• Work instruction: The answer should match the entries below word for word, minus their pictures.

BEGIN Supplied entries

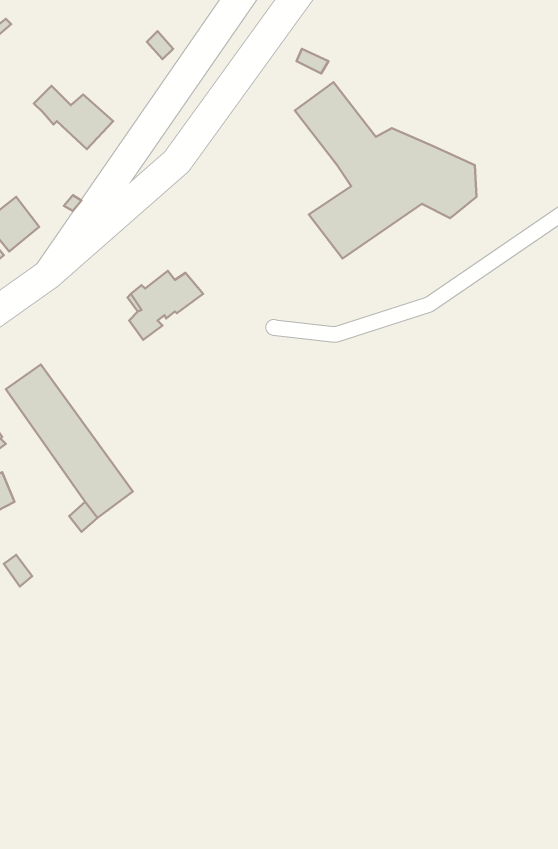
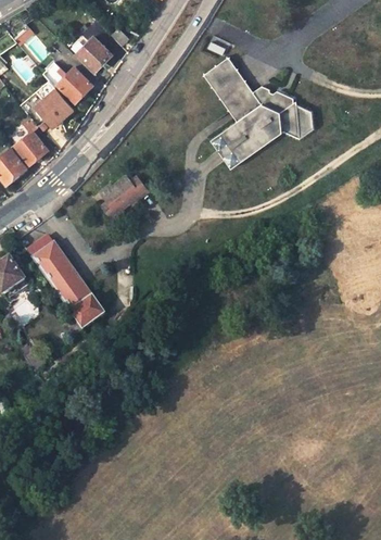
building: none -> [77,36,112,72]
building: none -> [34,78,73,126]

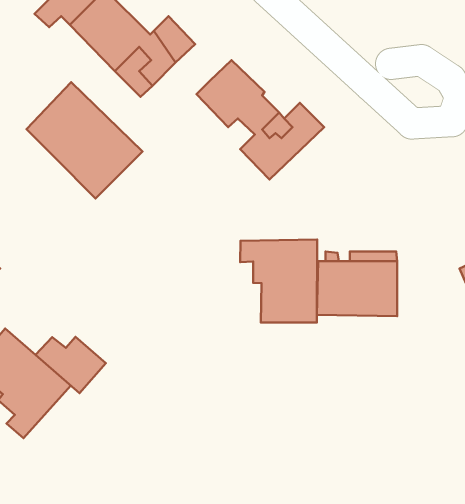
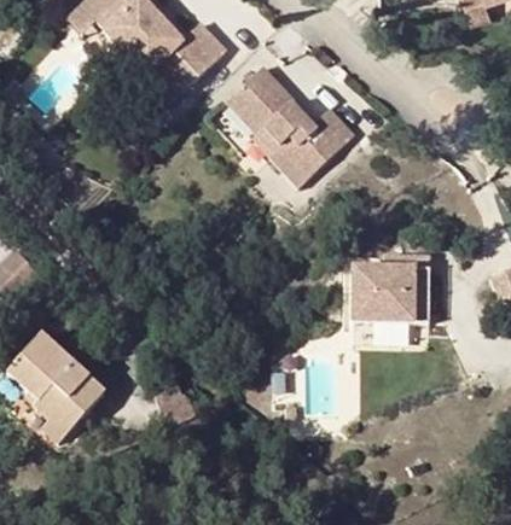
building: [27,82,143,198] -> none
building: [240,240,317,323] -> none
building: [36,337,106,393] -> none

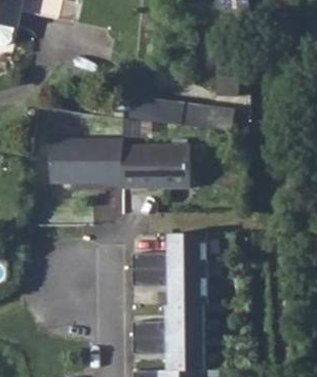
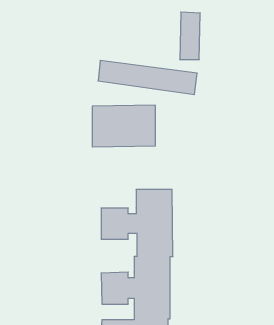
building: [48,139,121,185] -> none

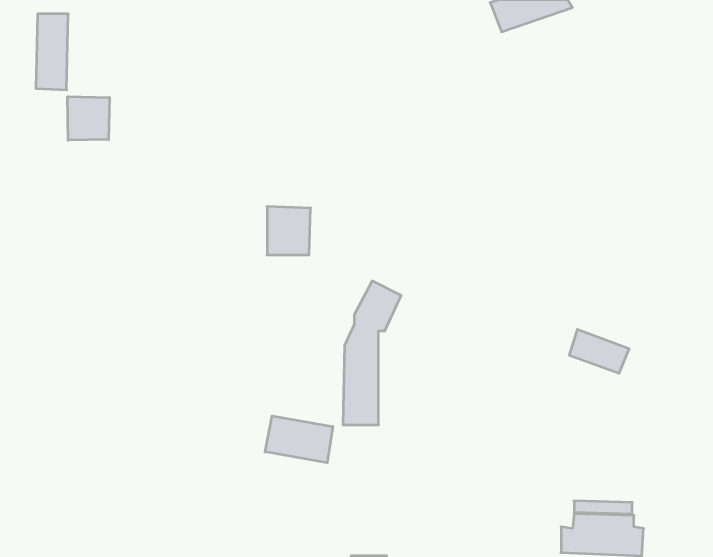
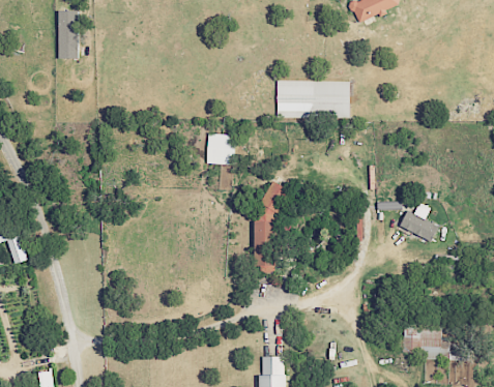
building: [68,97,109,140] -> none
building: none -> [275,80,349,117]
building: [265,416,333,463] -> none

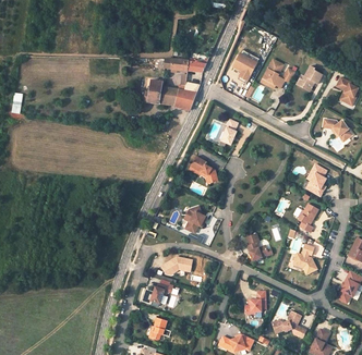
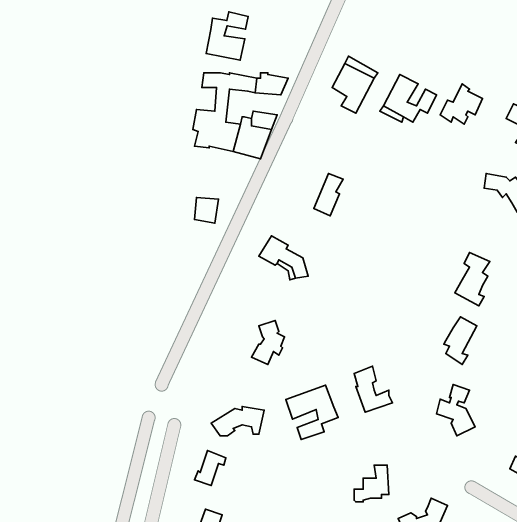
building: none -> [206,12,248,60]
building: none -> [286,385,338,439]

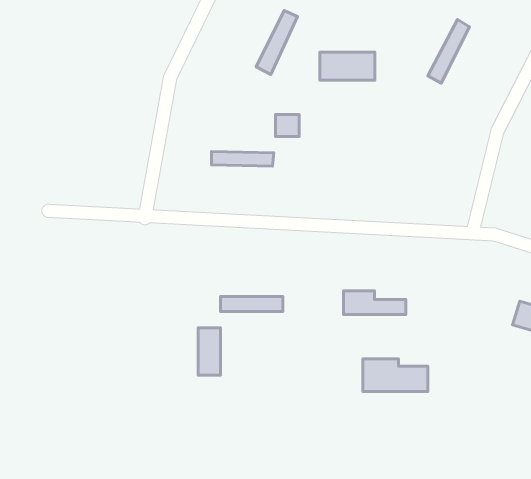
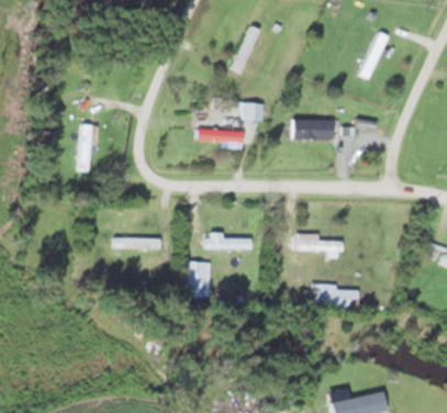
building: [320,52,375,80] -> [292,119,333,139]
building: none -> [79,124,97,170]
building: none -> [113,236,160,252]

END Supplied entries

• Exercise output:
building: none -> [77,36,112,72]
building: none -> [34,78,73,126]

building: [27,82,143,198] -> none
building: [240,240,317,323] -> none
building: [36,337,106,393] -> none

building: [48,139,121,185] -> none

building: [68,97,109,140] -> none
building: none -> [275,80,349,117]
building: [265,416,333,463] -> none

building: none -> [206,12,248,60]
building: none -> [286,385,338,439]

building: [320,52,375,80] -> [292,119,333,139]
building: none -> [79,124,97,170]
building: none -> [113,236,160,252]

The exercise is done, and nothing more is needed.